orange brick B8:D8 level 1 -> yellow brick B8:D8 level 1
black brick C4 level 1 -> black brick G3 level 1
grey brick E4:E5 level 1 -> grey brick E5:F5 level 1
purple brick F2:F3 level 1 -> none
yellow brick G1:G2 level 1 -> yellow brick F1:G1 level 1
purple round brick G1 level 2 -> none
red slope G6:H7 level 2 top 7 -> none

* * *

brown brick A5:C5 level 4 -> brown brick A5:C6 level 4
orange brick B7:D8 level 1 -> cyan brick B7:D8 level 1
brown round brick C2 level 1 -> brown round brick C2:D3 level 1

...

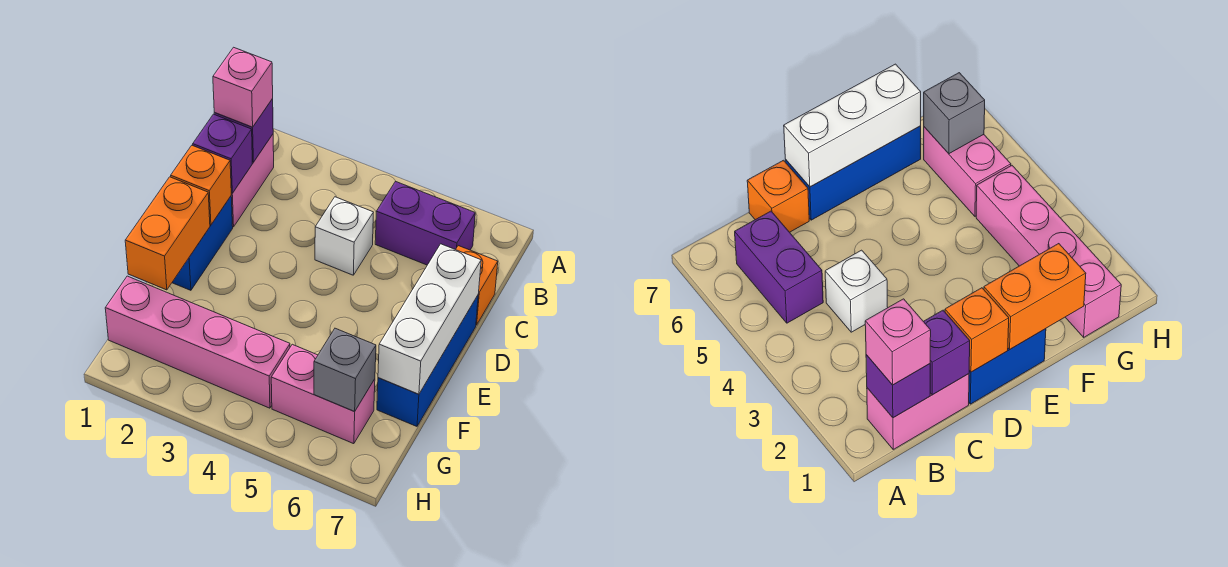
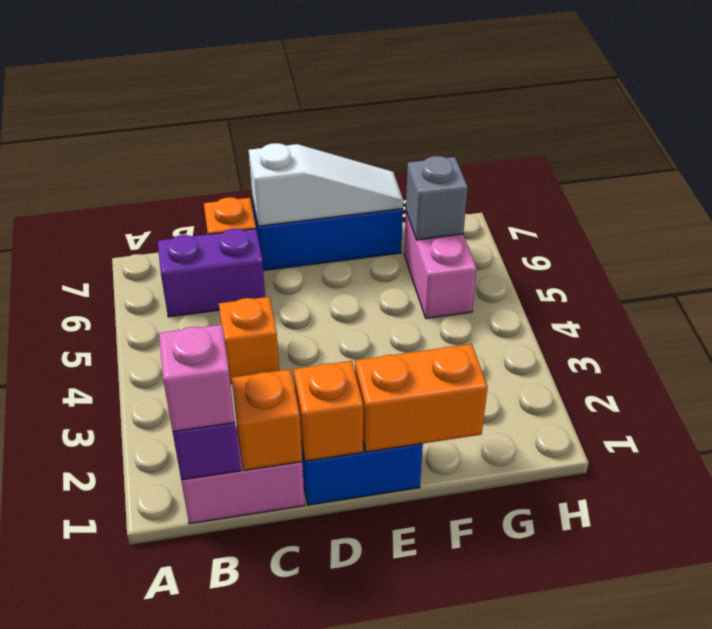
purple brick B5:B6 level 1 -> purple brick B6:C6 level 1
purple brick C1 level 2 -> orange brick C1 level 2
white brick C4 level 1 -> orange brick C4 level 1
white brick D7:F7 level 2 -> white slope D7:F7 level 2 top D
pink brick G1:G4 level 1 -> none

→ EXERCISE REQUIREMENTS
Everything starting at the line containing "orange brick B8:D8" and ending at the line containing "red slope G6:H7 level 2 top 7 -> none" in the records above should be repeated exactly, and only that.

→ EXERCISE RESPONSE
orange brick B8:D8 level 1 -> yellow brick B8:D8 level 1
black brick C4 level 1 -> black brick G3 level 1
grey brick E4:E5 level 1 -> grey brick E5:F5 level 1
purple brick F2:F3 level 1 -> none
yellow brick G1:G2 level 1 -> yellow brick F1:G1 level 1
purple round brick G1 level 2 -> none
red slope G6:H7 level 2 top 7 -> none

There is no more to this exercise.